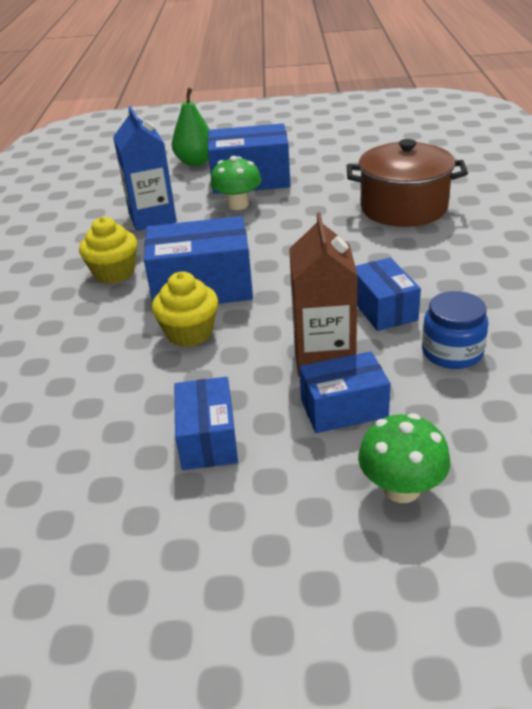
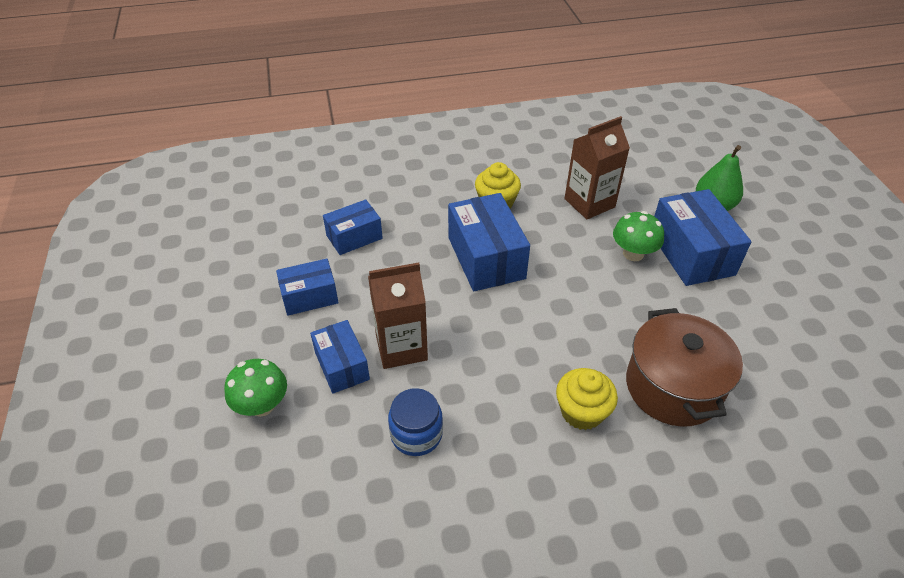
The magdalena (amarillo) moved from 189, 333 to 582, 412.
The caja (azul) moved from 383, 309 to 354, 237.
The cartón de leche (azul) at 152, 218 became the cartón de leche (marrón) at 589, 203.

****************************************

WHAT YOU WILL DO: In transcribing the material above, reproduce each line exactly and include none of the pictures.

SOLUTION TO THIS EXERCISE:
The magdalena (amarillo) moved from 189, 333 to 582, 412.
The caja (azul) moved from 383, 309 to 354, 237.
The cartón de leche (azul) at 152, 218 became the cartón de leche (marrón) at 589, 203.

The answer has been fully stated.